Goal of the exercise
Put the lines below into a numbered list, starting at the line that contains "fjords [186, 282]" and ending at the line that contains "caboose (616, 1426)", with both of those lines included and any blank lines left out.

Data extract
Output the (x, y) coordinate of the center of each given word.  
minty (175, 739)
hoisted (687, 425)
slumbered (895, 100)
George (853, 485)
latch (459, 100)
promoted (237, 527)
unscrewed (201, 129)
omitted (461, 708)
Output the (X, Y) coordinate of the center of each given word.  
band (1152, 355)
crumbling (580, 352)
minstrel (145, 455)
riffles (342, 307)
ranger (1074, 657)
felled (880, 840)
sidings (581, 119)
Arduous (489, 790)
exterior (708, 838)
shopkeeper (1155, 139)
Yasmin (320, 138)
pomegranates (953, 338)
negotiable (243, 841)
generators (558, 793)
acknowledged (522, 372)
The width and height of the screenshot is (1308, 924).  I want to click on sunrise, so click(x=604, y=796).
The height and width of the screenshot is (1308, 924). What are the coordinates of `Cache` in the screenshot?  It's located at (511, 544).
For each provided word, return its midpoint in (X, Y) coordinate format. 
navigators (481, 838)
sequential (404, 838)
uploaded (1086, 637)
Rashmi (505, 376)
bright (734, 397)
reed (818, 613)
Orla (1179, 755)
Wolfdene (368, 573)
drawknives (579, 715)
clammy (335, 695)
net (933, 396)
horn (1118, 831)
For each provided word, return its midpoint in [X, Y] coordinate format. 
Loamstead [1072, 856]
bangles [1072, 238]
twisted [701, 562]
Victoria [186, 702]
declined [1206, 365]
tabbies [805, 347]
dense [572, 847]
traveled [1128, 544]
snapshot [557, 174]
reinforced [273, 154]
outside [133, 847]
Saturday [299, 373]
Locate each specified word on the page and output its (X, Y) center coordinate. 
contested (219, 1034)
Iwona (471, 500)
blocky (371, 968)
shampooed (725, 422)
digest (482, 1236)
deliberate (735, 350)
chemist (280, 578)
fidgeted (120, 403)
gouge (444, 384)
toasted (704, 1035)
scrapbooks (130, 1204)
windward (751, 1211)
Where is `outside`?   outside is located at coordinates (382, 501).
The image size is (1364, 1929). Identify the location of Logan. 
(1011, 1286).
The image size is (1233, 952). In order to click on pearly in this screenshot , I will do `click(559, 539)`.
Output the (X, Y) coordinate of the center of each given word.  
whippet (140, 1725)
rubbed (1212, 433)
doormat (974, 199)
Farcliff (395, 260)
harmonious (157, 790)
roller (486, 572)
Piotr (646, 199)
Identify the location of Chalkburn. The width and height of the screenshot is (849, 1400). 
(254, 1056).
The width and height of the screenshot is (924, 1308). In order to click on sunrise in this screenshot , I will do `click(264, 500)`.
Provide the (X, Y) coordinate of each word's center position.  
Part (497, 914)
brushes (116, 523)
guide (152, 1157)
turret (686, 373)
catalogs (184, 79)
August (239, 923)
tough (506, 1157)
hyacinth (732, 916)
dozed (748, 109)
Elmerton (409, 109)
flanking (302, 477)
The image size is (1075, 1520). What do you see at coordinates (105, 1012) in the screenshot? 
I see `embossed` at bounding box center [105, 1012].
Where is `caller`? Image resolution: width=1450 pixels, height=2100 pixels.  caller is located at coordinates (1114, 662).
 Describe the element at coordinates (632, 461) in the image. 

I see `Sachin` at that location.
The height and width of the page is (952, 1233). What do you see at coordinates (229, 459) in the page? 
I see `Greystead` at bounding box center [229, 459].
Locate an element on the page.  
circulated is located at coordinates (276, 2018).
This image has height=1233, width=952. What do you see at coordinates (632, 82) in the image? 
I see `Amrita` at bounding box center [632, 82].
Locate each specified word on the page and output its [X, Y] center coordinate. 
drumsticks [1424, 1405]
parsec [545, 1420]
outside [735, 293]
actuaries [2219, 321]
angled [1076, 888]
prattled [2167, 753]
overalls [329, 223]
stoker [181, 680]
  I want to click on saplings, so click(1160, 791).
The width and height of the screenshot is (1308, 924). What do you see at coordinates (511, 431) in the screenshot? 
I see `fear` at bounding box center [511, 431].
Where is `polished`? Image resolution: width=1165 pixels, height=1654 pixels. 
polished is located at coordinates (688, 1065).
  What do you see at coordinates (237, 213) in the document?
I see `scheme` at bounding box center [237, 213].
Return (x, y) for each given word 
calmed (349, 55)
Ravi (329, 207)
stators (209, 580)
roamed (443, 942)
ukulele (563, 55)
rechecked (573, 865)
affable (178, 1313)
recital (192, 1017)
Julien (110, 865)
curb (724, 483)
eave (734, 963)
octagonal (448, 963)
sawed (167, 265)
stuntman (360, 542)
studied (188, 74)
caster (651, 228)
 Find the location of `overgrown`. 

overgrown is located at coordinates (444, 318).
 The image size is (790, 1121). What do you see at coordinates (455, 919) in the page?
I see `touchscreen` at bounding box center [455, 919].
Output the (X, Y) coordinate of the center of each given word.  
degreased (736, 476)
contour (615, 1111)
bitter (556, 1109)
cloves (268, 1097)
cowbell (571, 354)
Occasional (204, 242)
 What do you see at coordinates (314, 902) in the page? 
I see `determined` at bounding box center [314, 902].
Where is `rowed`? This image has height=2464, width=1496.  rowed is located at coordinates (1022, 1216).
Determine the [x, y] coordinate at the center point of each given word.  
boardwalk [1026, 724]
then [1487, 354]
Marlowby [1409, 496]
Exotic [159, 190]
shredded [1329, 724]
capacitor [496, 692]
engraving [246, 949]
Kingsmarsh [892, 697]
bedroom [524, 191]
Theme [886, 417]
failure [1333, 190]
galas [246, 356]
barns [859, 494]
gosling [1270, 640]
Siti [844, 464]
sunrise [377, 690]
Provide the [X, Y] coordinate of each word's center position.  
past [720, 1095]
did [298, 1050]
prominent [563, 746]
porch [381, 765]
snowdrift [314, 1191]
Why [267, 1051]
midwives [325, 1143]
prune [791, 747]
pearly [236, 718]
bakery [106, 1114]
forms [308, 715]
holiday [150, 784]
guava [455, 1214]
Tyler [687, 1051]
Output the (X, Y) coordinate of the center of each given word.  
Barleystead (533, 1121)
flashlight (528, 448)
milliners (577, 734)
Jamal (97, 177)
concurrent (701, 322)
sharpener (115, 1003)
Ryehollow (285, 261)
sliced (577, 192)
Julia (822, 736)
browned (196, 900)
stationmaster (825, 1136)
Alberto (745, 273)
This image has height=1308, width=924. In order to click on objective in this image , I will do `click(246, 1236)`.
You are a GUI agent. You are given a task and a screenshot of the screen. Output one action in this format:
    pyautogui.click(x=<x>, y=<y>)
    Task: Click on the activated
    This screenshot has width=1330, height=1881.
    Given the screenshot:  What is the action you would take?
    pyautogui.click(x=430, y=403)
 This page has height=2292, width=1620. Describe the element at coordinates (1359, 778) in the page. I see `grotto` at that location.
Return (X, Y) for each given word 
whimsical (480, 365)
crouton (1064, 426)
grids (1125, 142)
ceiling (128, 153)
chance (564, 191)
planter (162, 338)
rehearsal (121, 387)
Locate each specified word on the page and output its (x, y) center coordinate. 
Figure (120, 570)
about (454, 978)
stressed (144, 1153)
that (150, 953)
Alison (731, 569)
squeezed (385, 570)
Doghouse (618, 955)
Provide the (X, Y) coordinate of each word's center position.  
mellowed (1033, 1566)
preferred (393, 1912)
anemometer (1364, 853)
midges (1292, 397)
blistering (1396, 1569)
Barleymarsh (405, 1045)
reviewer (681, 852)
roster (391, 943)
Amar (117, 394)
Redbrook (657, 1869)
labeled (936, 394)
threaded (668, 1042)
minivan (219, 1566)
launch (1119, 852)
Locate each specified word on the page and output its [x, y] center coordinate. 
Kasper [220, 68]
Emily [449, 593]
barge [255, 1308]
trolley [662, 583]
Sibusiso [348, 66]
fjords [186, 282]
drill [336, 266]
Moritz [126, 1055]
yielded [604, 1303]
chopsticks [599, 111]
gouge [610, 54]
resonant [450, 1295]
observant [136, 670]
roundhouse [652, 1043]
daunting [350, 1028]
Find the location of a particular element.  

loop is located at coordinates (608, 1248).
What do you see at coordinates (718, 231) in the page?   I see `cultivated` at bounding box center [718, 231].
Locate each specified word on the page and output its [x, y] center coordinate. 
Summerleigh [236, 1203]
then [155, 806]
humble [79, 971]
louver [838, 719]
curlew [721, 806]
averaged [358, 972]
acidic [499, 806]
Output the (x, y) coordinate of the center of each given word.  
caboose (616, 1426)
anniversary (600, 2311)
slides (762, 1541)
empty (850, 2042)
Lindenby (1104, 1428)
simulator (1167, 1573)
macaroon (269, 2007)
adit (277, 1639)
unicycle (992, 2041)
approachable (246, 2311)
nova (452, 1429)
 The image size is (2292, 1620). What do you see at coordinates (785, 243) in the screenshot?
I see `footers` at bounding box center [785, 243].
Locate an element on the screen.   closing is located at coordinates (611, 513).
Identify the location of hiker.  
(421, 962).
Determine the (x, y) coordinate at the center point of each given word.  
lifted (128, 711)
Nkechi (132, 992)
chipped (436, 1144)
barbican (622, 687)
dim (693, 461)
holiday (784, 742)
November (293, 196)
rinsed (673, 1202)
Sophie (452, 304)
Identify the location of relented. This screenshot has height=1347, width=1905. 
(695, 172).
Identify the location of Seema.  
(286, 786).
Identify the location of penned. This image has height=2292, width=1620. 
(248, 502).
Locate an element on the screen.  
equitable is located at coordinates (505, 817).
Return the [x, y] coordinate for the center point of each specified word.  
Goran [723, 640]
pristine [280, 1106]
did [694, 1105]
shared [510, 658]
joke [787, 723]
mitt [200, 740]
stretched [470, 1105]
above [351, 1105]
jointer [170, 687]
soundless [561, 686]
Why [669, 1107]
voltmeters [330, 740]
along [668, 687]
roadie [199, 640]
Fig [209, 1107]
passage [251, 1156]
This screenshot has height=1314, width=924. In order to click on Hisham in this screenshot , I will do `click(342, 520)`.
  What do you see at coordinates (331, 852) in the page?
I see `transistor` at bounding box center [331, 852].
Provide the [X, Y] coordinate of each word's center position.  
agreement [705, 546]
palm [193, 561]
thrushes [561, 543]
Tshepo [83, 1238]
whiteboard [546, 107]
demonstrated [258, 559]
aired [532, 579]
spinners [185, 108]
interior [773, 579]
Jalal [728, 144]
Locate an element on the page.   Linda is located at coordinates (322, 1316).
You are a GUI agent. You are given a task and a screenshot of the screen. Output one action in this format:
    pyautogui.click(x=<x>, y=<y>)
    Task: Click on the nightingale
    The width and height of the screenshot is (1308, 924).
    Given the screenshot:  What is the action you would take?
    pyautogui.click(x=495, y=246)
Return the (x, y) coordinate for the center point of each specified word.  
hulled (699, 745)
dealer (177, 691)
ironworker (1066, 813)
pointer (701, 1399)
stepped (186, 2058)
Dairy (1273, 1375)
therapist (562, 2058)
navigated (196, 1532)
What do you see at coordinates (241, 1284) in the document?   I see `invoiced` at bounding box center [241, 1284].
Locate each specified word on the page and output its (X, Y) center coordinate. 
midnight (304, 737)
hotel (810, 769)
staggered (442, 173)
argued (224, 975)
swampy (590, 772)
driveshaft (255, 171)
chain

Result of the task
1. fjords [186, 282]
2. drill [336, 266]
3. Moritz [126, 1055]
4. yielded [604, 1303]
5. chopsticks [599, 111]
6. gouge [610, 54]
7. resonant [450, 1295]
8. observant [136, 670]
9. roundhouse [652, 1043]
10. daunting [350, 1028]
11. Find the location of a particular element.  
12. loop is located at coordinates (608, 1248).
13. What do you see at coordinates (718, 231) in the page?   I see `cultivated` at bounding box center [718, 231].
14. Locate each specified word on the page and output its [x, y] center coordinate. 
15. Summerleigh [236, 1203]
16. then [155, 806]
17. humble [79, 971]
18. louver [838, 719]
19. curlew [721, 806]
20. averaged [358, 972]
21. acidic [499, 806]
22. Output the (x, y) coordinate of the center of each given word.  
23. caboose (616, 1426)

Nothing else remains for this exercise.